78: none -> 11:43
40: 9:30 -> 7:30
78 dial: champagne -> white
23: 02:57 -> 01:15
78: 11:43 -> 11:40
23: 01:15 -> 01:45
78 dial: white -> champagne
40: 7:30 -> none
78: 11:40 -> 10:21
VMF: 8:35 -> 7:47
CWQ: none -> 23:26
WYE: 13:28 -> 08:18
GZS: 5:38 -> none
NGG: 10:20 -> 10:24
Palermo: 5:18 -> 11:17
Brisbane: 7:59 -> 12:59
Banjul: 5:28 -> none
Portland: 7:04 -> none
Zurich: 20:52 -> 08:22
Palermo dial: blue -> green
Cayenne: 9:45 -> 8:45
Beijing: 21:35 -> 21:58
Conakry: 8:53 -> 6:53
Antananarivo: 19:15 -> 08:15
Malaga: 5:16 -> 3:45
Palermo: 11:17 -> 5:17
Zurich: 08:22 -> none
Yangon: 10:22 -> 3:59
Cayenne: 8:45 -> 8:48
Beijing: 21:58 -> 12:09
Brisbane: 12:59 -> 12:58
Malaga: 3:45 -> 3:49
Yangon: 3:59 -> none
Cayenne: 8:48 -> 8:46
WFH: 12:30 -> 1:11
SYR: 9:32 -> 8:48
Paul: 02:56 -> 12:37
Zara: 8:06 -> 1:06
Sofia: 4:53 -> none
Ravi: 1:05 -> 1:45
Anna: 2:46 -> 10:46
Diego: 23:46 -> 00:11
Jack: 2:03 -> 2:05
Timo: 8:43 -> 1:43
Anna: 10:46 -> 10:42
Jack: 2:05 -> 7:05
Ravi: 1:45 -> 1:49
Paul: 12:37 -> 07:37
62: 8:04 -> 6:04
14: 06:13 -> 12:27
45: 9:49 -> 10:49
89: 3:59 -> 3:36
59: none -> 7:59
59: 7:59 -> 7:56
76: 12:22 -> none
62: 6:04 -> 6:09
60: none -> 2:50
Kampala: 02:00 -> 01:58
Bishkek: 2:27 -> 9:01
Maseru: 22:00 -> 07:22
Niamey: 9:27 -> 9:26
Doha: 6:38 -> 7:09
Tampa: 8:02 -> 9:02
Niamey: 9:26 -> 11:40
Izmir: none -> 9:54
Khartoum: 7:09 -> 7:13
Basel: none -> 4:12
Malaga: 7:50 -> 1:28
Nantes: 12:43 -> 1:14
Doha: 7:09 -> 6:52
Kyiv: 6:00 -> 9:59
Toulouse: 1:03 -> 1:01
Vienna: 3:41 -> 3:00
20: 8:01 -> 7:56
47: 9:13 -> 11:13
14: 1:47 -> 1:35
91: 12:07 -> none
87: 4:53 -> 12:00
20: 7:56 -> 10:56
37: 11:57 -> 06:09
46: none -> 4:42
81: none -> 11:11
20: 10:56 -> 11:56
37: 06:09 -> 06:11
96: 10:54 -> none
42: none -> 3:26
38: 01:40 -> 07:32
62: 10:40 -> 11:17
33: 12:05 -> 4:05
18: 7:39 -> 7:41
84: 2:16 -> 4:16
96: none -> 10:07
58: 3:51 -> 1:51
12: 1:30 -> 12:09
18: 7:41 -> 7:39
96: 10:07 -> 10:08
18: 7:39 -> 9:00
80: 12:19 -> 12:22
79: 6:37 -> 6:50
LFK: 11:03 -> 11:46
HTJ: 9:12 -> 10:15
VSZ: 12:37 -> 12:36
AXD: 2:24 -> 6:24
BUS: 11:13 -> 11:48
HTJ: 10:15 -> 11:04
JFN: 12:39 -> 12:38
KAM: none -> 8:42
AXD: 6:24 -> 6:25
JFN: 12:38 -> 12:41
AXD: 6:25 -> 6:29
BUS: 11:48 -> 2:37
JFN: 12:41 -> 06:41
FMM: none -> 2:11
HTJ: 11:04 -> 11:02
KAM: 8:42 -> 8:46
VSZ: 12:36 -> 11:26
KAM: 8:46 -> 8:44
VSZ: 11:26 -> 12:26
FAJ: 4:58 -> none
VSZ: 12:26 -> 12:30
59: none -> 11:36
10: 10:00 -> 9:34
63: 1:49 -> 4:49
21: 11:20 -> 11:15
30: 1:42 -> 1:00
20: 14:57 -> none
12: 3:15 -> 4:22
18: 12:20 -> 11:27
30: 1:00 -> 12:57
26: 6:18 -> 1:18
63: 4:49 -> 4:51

# Your task:
Please recast every line of the records above as a numbered list, leaving out any blank lines.

# Answer for this exercise:
1. 78: none -> 11:43
2. 40: 9:30 -> 7:30
3. 78 dial: champagne -> white
4. 23: 02:57 -> 01:15
5. 78: 11:43 -> 11:40
6. 23: 01:15 -> 01:45
7. 78 dial: white -> champagne
8. 40: 7:30 -> none
9. 78: 11:40 -> 10:21
10. VMF: 8:35 -> 7:47
11. CWQ: none -> 23:26
12. WYE: 13:28 -> 08:18
13. GZS: 5:38 -> none
14. NGG: 10:20 -> 10:24
15. Palermo: 5:18 -> 11:17
16. Brisbane: 7:59 -> 12:59
17. Banjul: 5:28 -> none
18. Portland: 7:04 -> none
19. Zurich: 20:52 -> 08:22
20. Palermo dial: blue -> green
21. Cayenne: 9:45 -> 8:45
22. Beijing: 21:35 -> 21:58
23. Conakry: 8:53 -> 6:53
24. Antananarivo: 19:15 -> 08:15
25. Malaga: 5:16 -> 3:45
26. Palermo: 11:17 -> 5:17
27. Zurich: 08:22 -> none
28. Yangon: 10:22 -> 3:59
29. Cayenne: 8:45 -> 8:48
30. Beijing: 21:58 -> 12:09
31. Brisbane: 12:59 -> 12:58
32. Malaga: 3:45 -> 3:49
33. Yangon: 3:59 -> none
34. Cayenne: 8:48 -> 8:46
35. WFH: 12:30 -> 1:11
36. SYR: 9:32 -> 8:48
37. Paul: 02:56 -> 12:37
38. Zara: 8:06 -> 1:06
39. Sofia: 4:53 -> none
40. Ravi: 1:05 -> 1:45
41. Anna: 2:46 -> 10:46
42. Diego: 23:46 -> 00:11
43. Jack: 2:03 -> 2:05
44. Timo: 8:43 -> 1:43
45. Anna: 10:46 -> 10:42
46. Jack: 2:05 -> 7:05
47. Ravi: 1:45 -> 1:49
48. Paul: 12:37 -> 07:37
49. 62: 8:04 -> 6:04
50. 14: 06:13 -> 12:27
51. 45: 9:49 -> 10:49
52. 89: 3:59 -> 3:36
53. 59: none -> 7:59
54. 59: 7:59 -> 7:56
55. 76: 12:22 -> none
56. 62: 6:04 -> 6:09
57. 60: none -> 2:50
58. Kampala: 02:00 -> 01:58
59. Bishkek: 2:27 -> 9:01
60. Maseru: 22:00 -> 07:22
61. Niamey: 9:27 -> 9:26
62. Doha: 6:38 -> 7:09
63. Tampa: 8:02 -> 9:02
64. Niamey: 9:26 -> 11:40
65. Izmir: none -> 9:54
66. Khartoum: 7:09 -> 7:13
67. Basel: none -> 4:12
68. Malaga: 7:50 -> 1:28
69. Nantes: 12:43 -> 1:14
70. Doha: 7:09 -> 6:52
71. Kyiv: 6:00 -> 9:59
72. Toulouse: 1:03 -> 1:01
73. Vienna: 3:41 -> 3:00
74. 20: 8:01 -> 7:56
75. 47: 9:13 -> 11:13
76. 14: 1:47 -> 1:35
77. 91: 12:07 -> none
78. 87: 4:53 -> 12:00
79. 20: 7:56 -> 10:56
80. 37: 11:57 -> 06:09
81. 46: none -> 4:42
82. 81: none -> 11:11
83. 20: 10:56 -> 11:56
84. 37: 06:09 -> 06:11
85. 96: 10:54 -> none
86. 42: none -> 3:26
87. 38: 01:40 -> 07:32
88. 62: 10:40 -> 11:17
89. 33: 12:05 -> 4:05
90. 18: 7:39 -> 7:41
91. 84: 2:16 -> 4:16
92. 96: none -> 10:07
93. 58: 3:51 -> 1:51
94. 12: 1:30 -> 12:09
95. 18: 7:41 -> 7:39
96. 96: 10:07 -> 10:08
97. 18: 7:39 -> 9:00
98. 80: 12:19 -> 12:22
99. 79: 6:37 -> 6:50
100. LFK: 11:03 -> 11:46
101. HTJ: 9:12 -> 10:15
102. VSZ: 12:37 -> 12:36
103. AXD: 2:24 -> 6:24
104. BUS: 11:13 -> 11:48
105. HTJ: 10:15 -> 11:04
106. JFN: 12:39 -> 12:38
107. KAM: none -> 8:42
108. AXD: 6:24 -> 6:25
109. JFN: 12:38 -> 12:41
110. AXD: 6:25 -> 6:29
111. BUS: 11:48 -> 2:37
112. JFN: 12:41 -> 06:41
113. FMM: none -> 2:11
114. HTJ: 11:04 -> 11:02
115. KAM: 8:42 -> 8:46
116. VSZ: 12:36 -> 11:26
117. KAM: 8:46 -> 8:44
118. VSZ: 11:26 -> 12:26
119. FAJ: 4:58 -> none
120. VSZ: 12:26 -> 12:30
121. 59: none -> 11:36
122. 10: 10:00 -> 9:34
123. 63: 1:49 -> 4:49
124. 21: 11:20 -> 11:15
125. 30: 1:42 -> 1:00
126. 20: 14:57 -> none
127. 12: 3:15 -> 4:22
128. 18: 12:20 -> 11:27
129. 30: 1:00 -> 12:57
130. 26: 6:18 -> 1:18
131. 63: 4:49 -> 4:51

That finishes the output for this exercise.